:: ENTRIES PROVIDED ::
----
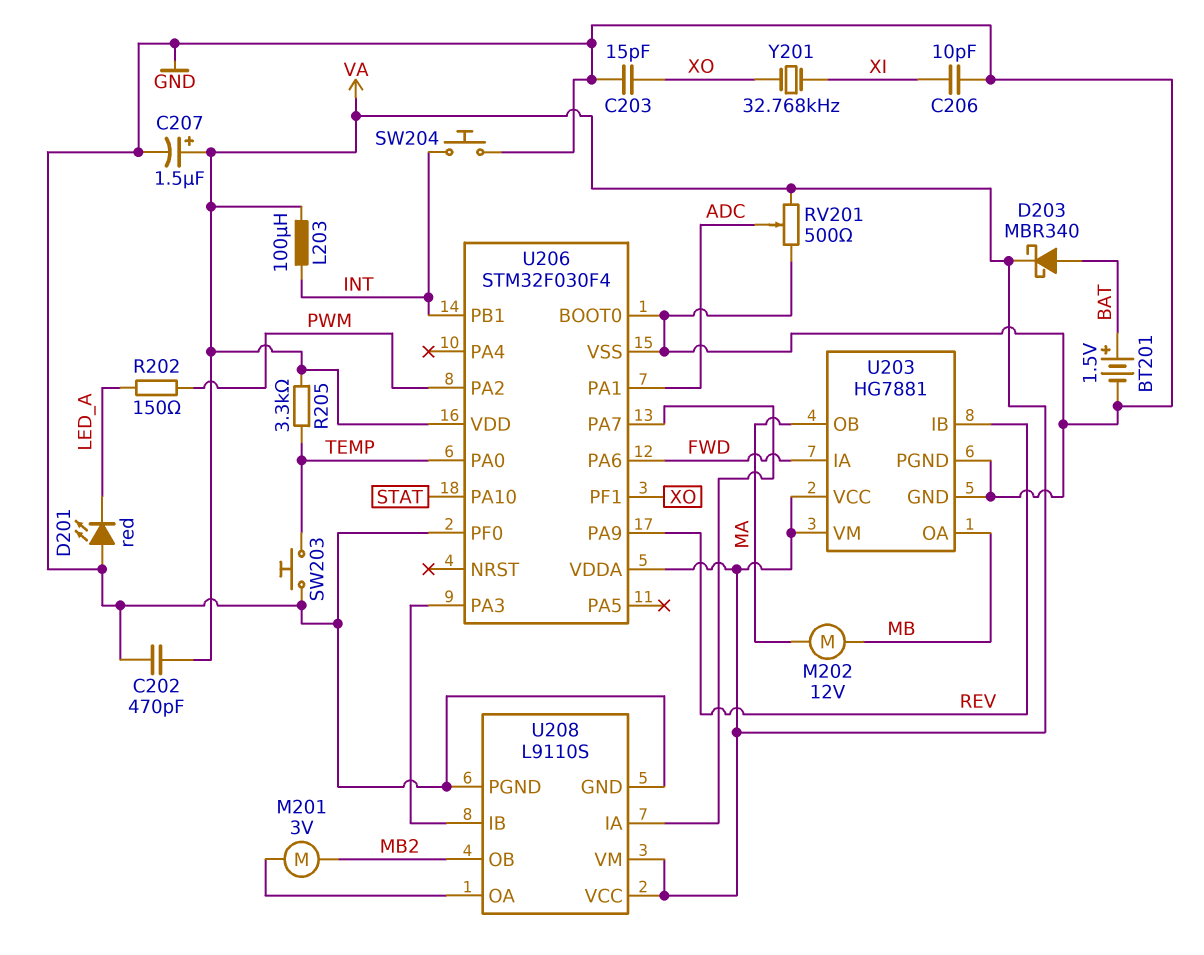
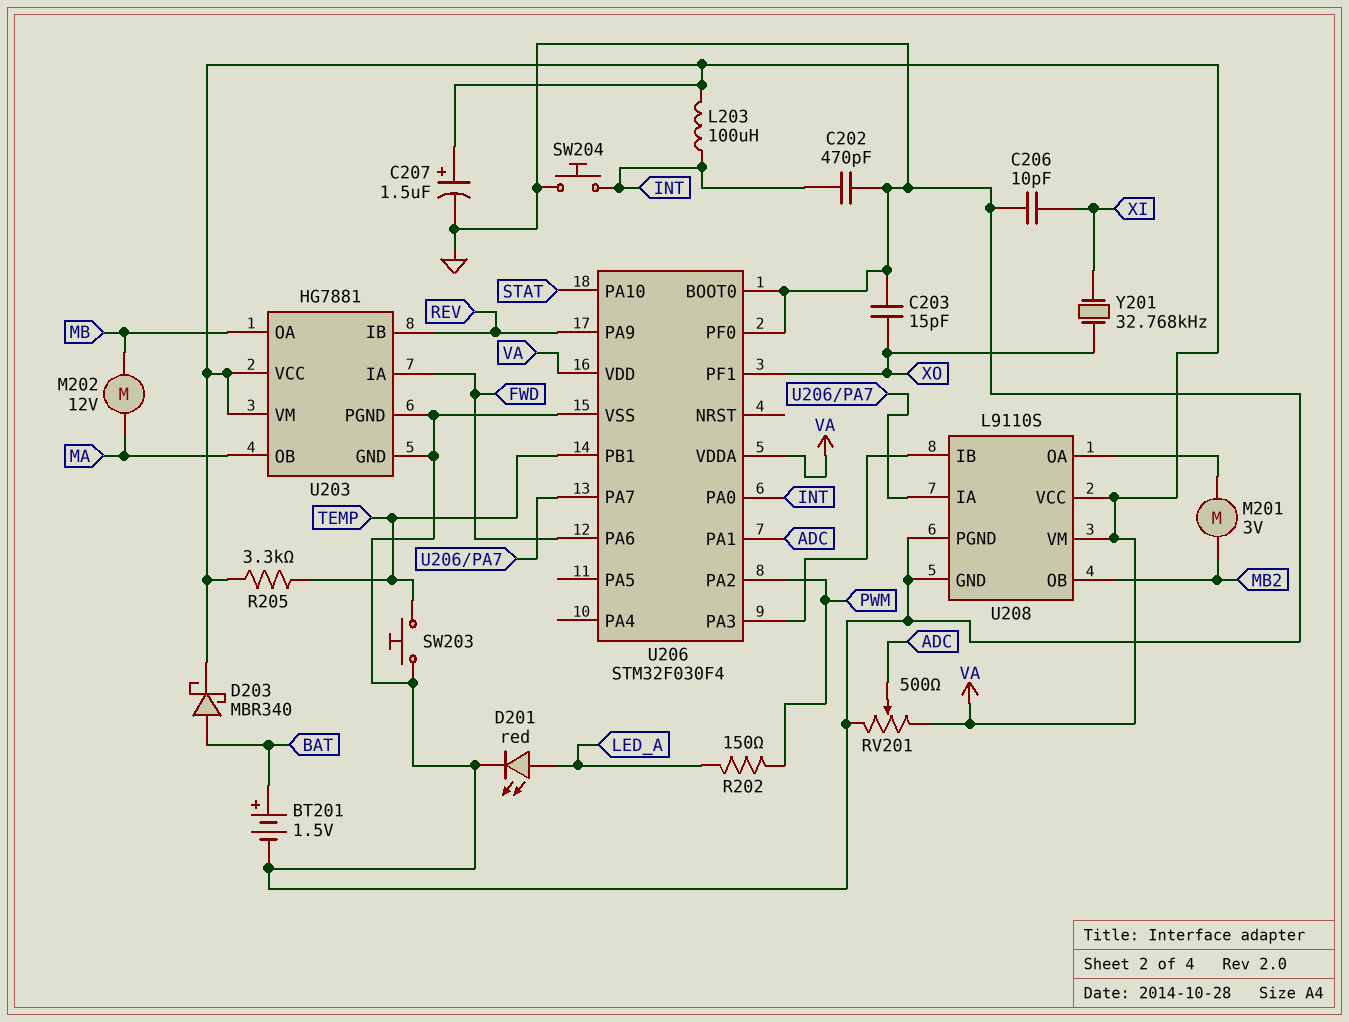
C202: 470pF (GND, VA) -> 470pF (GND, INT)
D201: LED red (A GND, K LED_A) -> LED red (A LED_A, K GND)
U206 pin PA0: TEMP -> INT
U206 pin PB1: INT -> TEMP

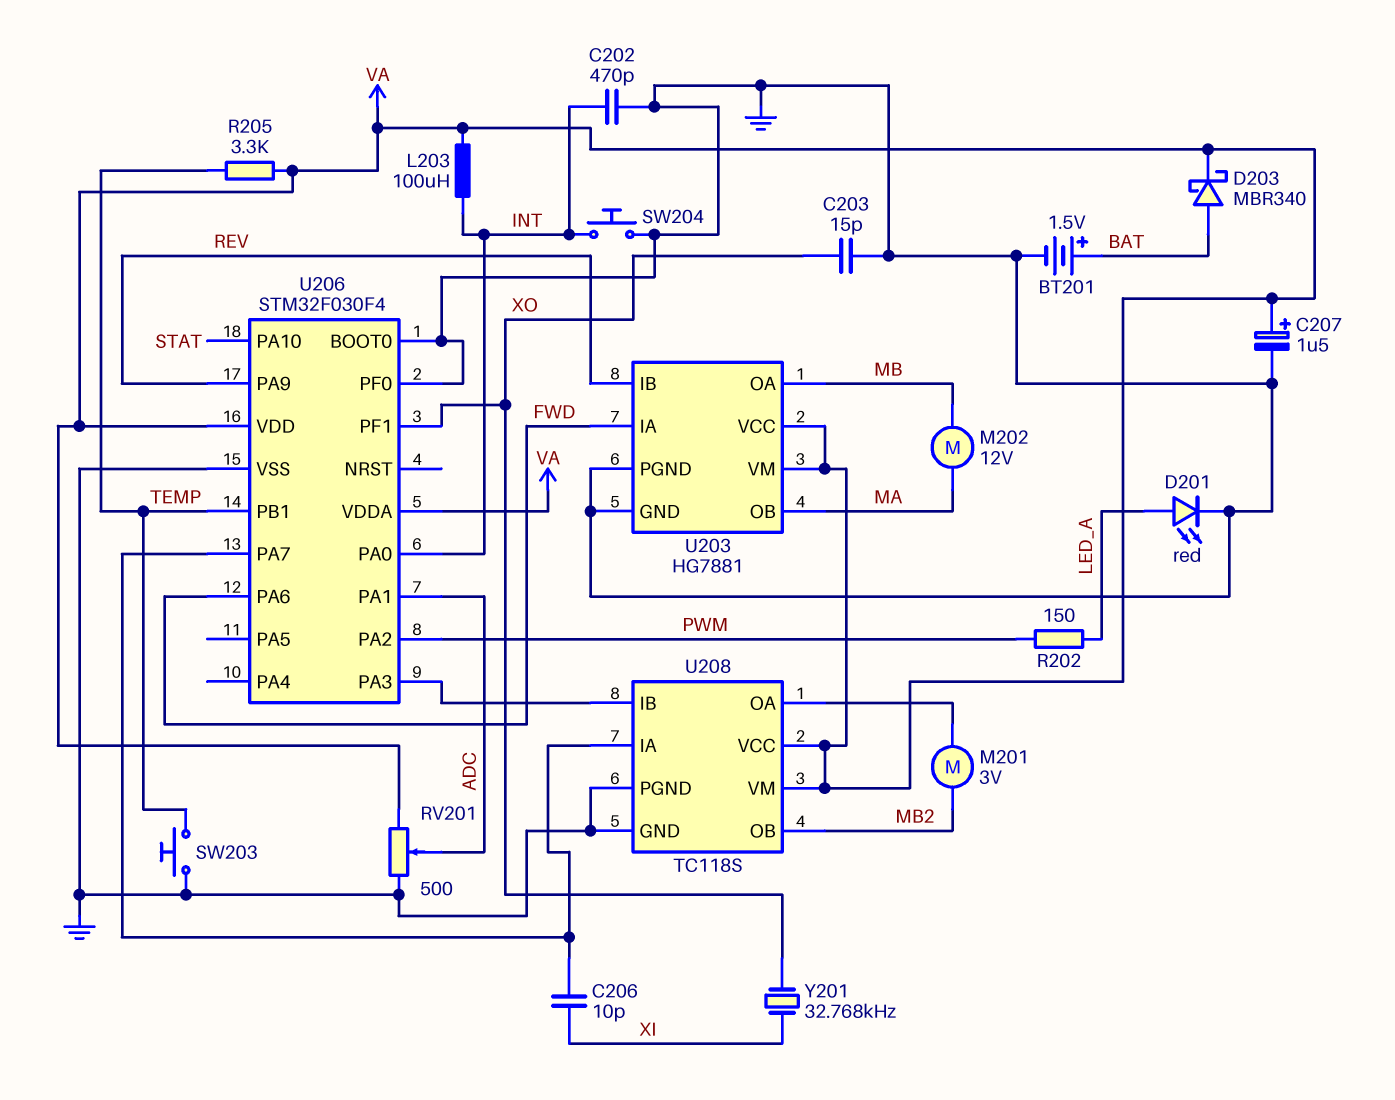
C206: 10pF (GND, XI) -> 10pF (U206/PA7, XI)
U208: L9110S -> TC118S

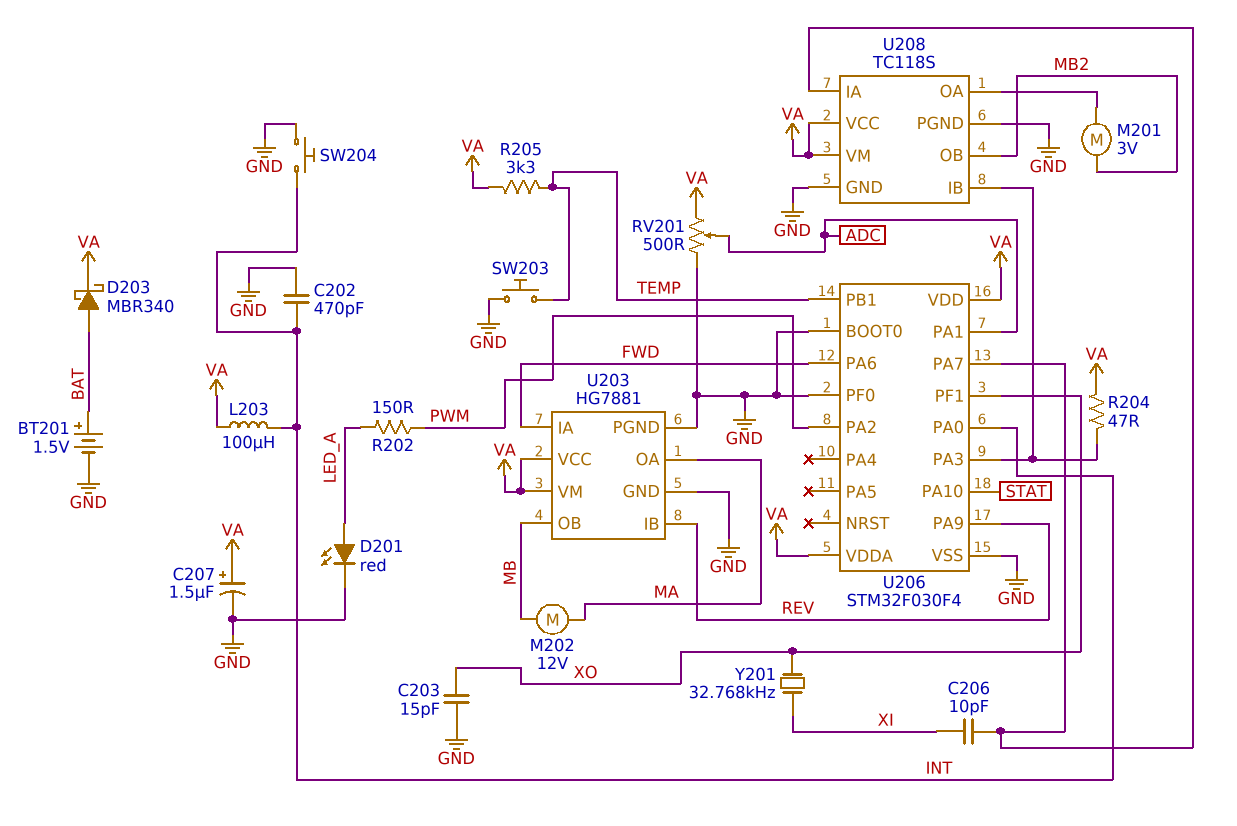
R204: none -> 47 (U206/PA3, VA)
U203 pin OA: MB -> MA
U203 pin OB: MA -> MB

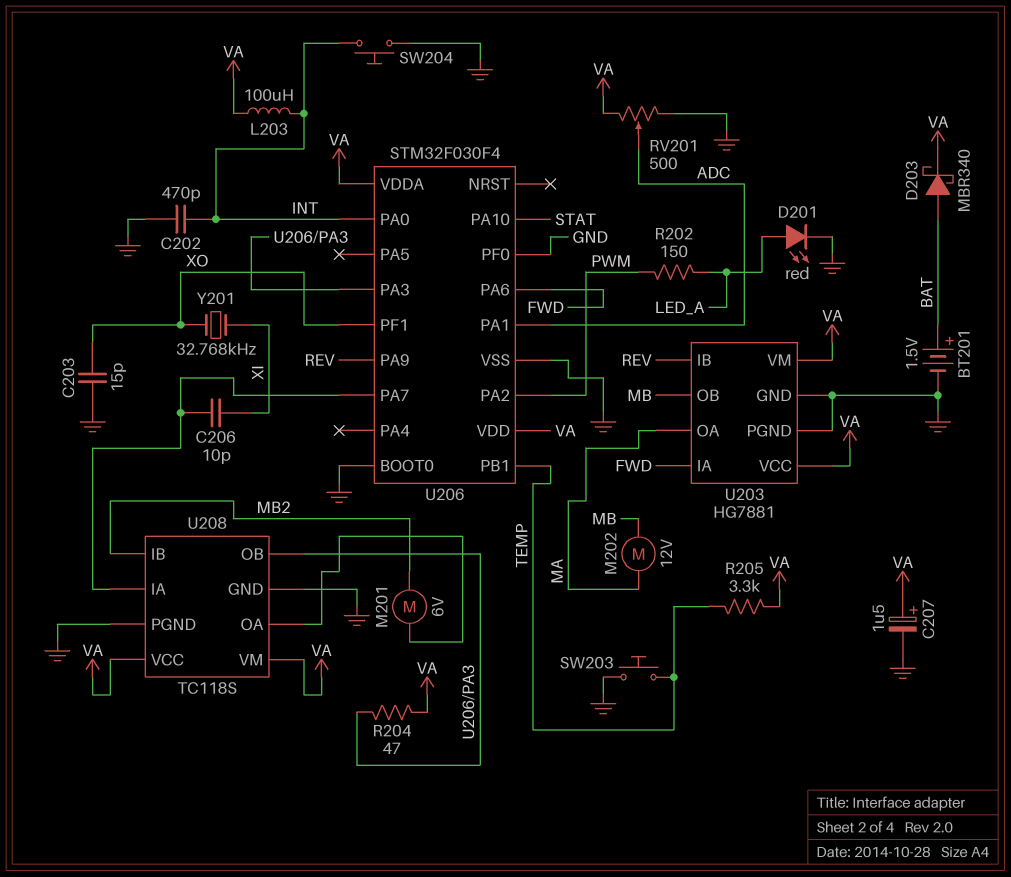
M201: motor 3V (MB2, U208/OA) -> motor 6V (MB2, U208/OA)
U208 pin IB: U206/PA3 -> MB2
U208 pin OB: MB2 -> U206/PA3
----
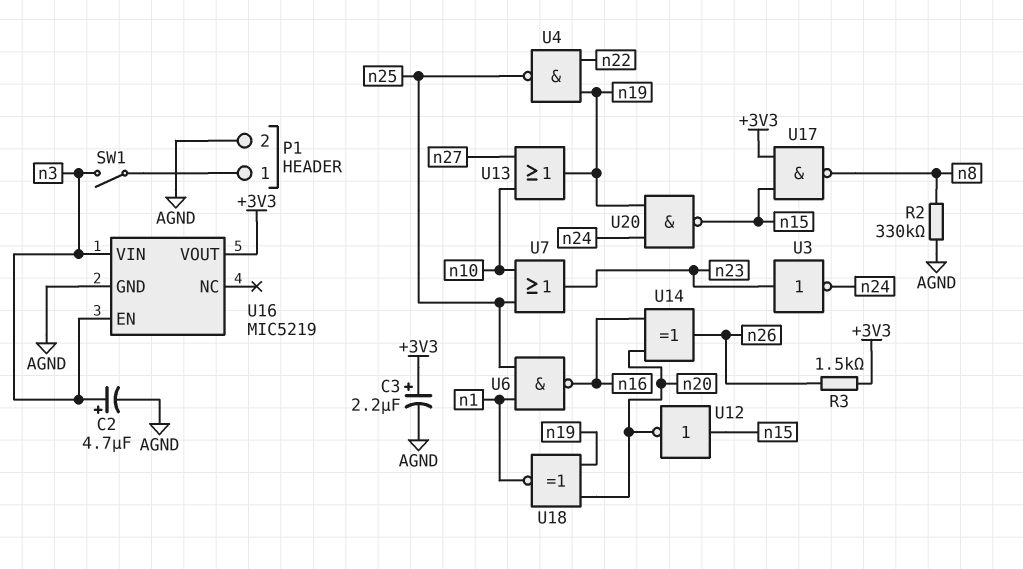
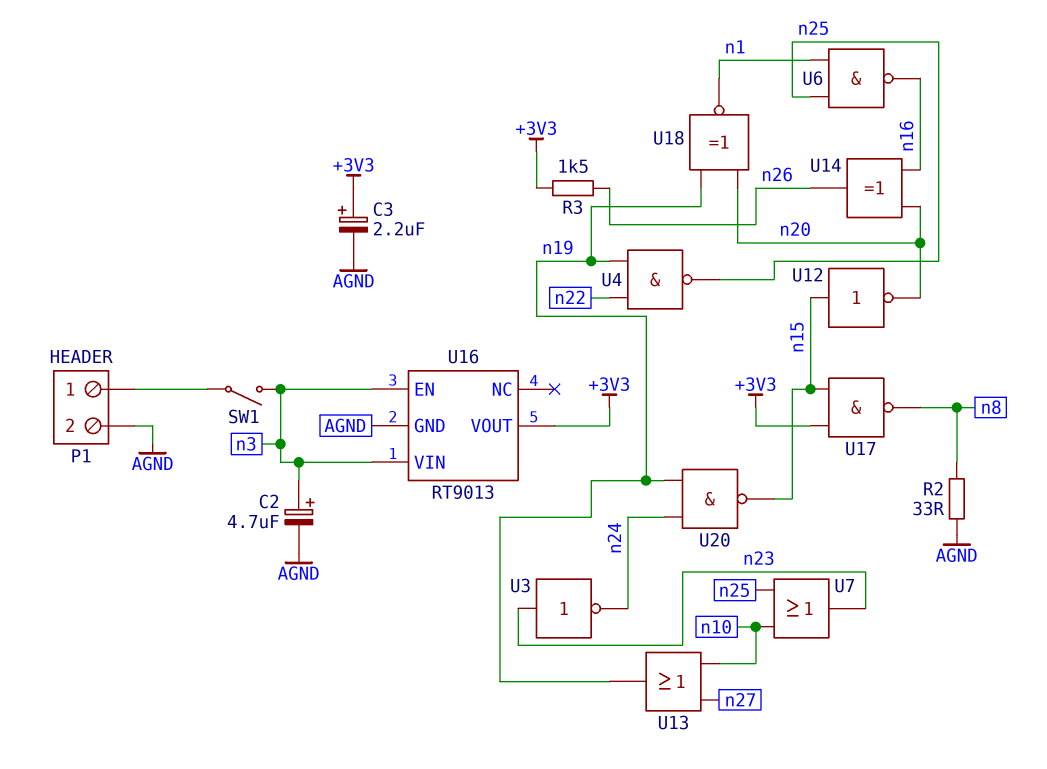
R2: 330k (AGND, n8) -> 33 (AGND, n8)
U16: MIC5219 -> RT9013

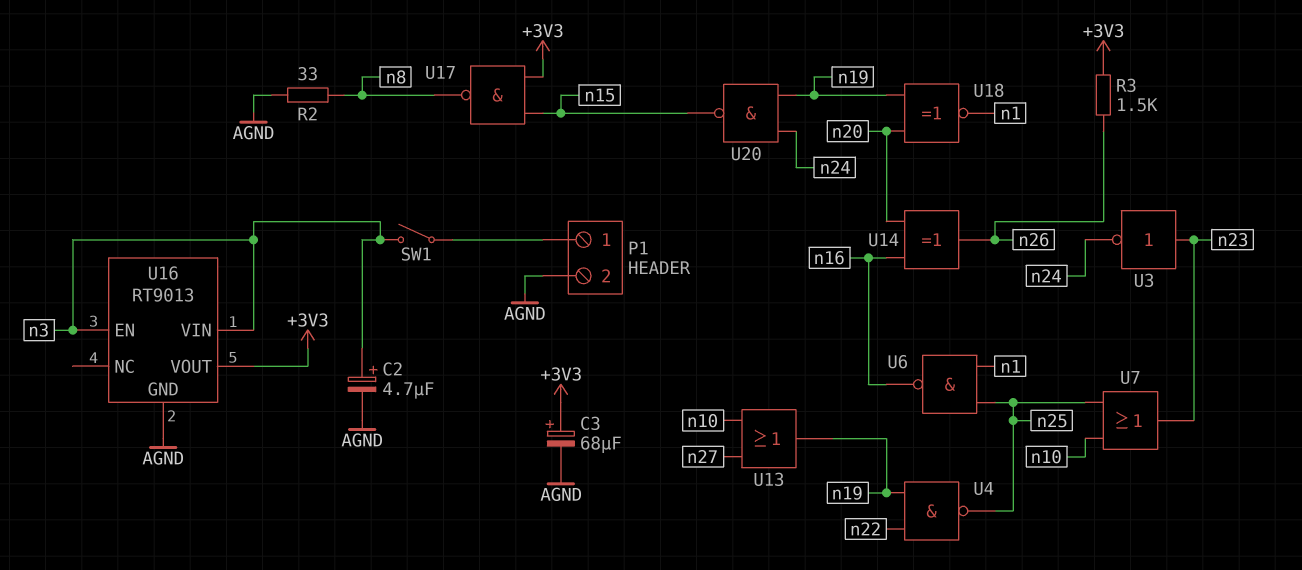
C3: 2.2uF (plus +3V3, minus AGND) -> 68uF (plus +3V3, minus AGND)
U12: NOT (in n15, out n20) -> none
----
:: ABOUT THIS EXERCISE ::
Transcribe exactly the lines above, beginning at the one with "U206 pin PA0: TEMP -> INT" and going up to and including the one with "U208 pin OB: MB2 -> U206/PA3". Pictures do not belong in the copy.

:: RESULT BELOW ::
U206 pin PA0: TEMP -> INT
U206 pin PB1: INT -> TEMP

C206: 10pF (GND, XI) -> 10pF (U206/PA7, XI)
U208: L9110S -> TC118S

R204: none -> 47 (U206/PA3, VA)
U203 pin OA: MB -> MA
U203 pin OB: MA -> MB

M201: motor 3V (MB2, U208/OA) -> motor 6V (MB2, U208/OA)
U208 pin IB: U206/PA3 -> MB2
U208 pin OB: MB2 -> U206/PA3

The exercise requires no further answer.